Count the lines in the entries below that include the word "BUZZER". Give nothing but the number.

[Records supplied Boundary: Start]

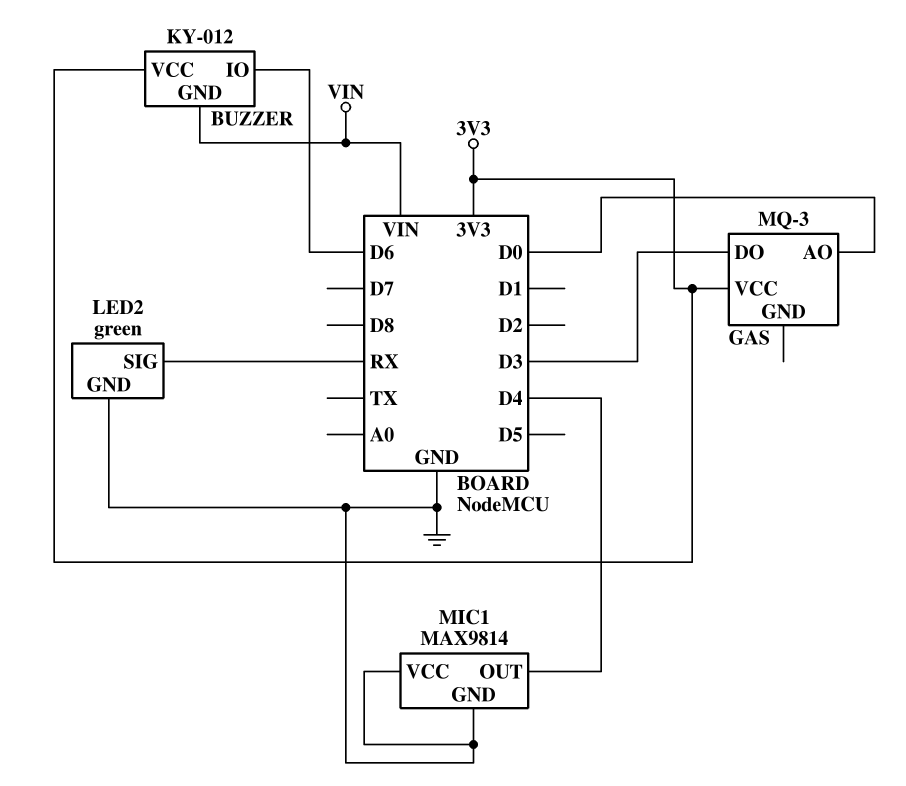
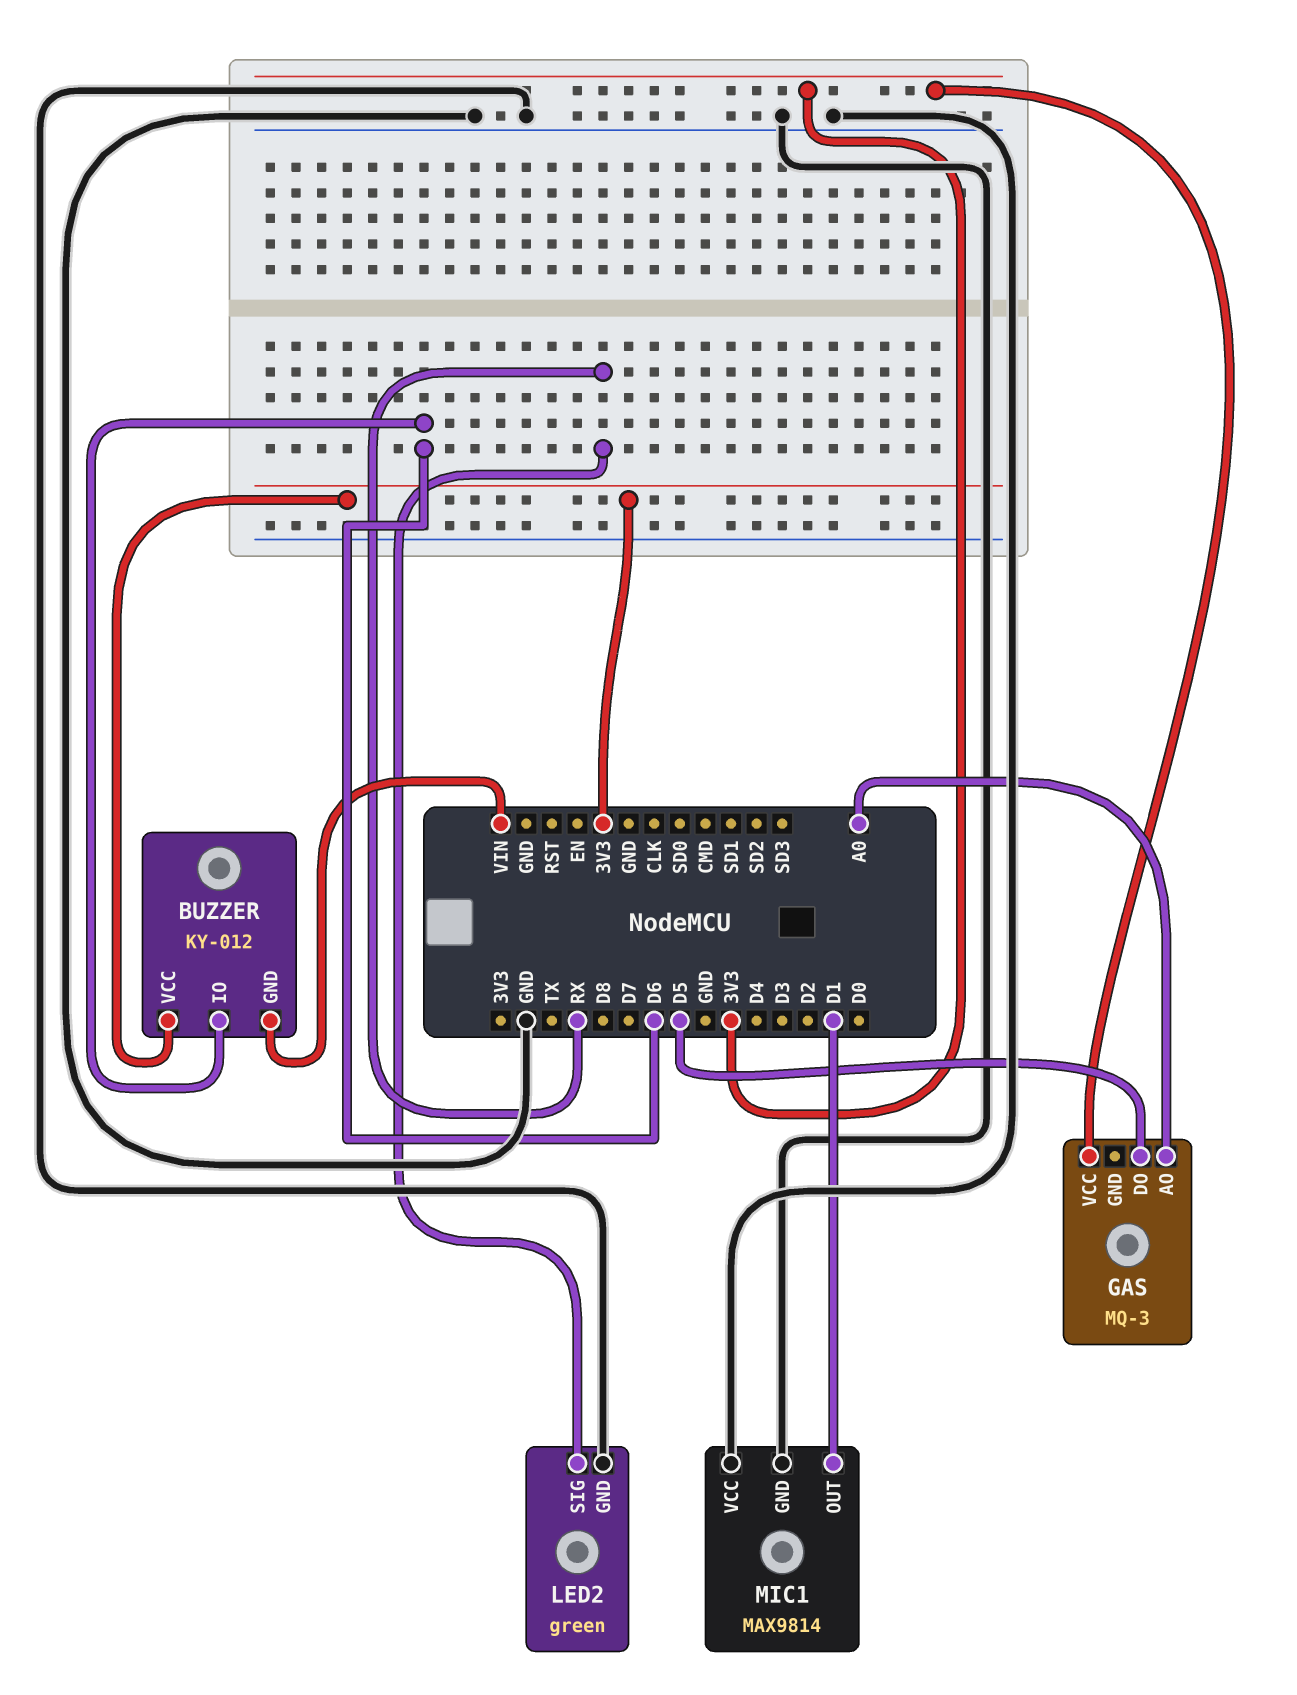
GAS pin AO: D0 -> A0
GAS pin DO: D3 -> D5
MIC1 pin OUT: D4 -> D1

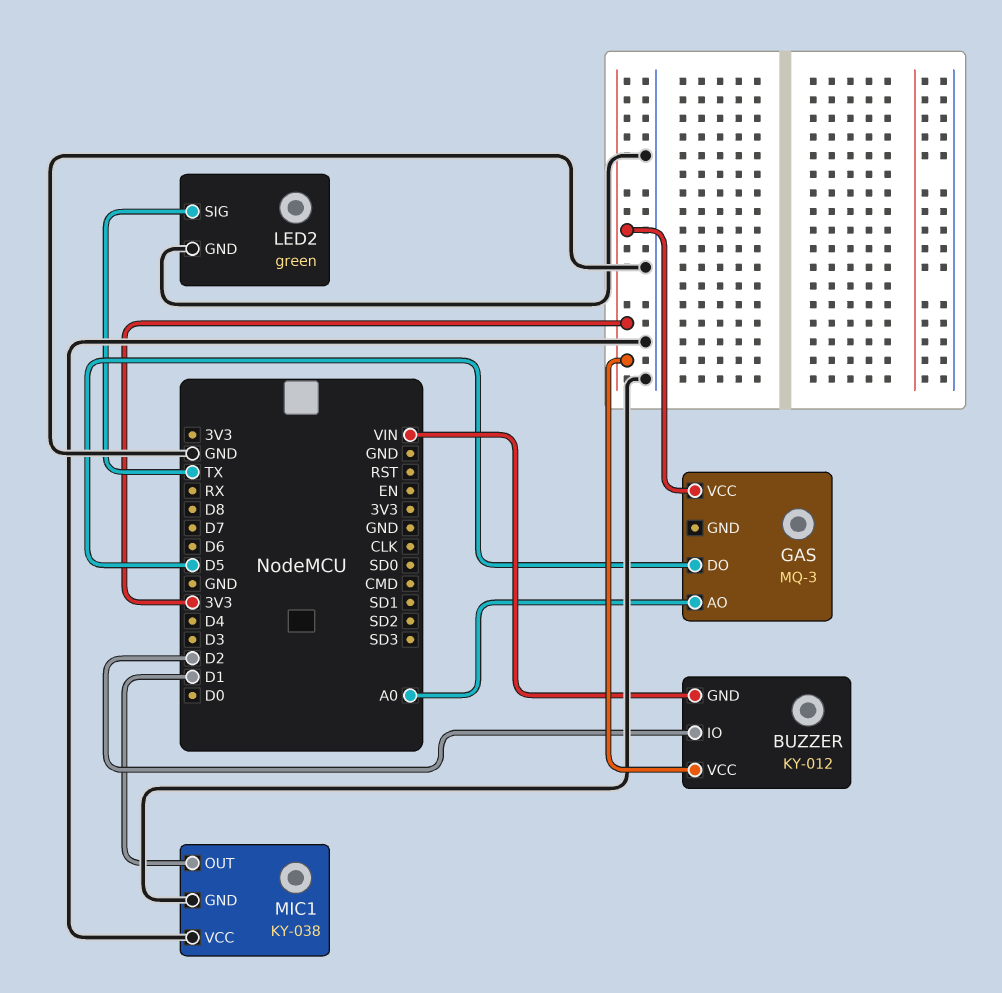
BUZZER pin IO: D6 -> D2
LED2 pin SIG: RX -> TX
MIC1: MAX9814 -> KY-038

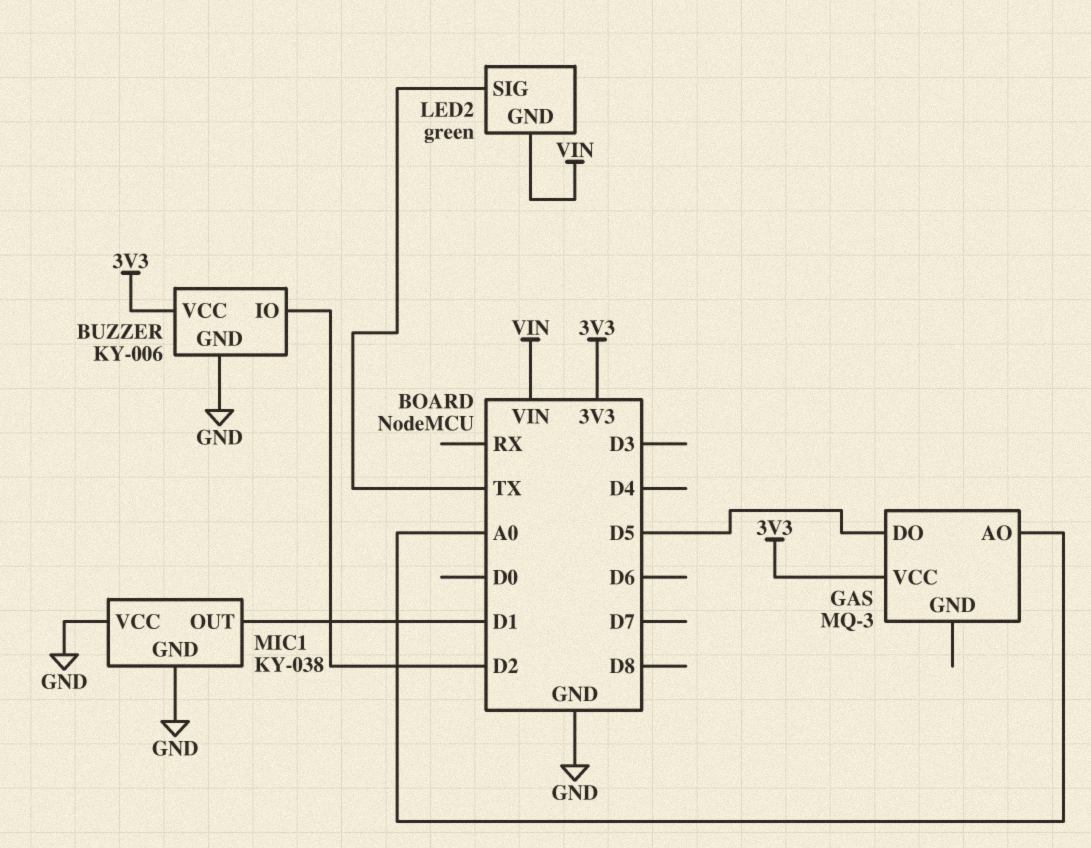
BUZZER: KY-012 -> KY-006
BUZZER pin GND: VIN -> GND
LED2 pin GND: GND -> VIN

[Records supplied Boundary: End]

Solution
3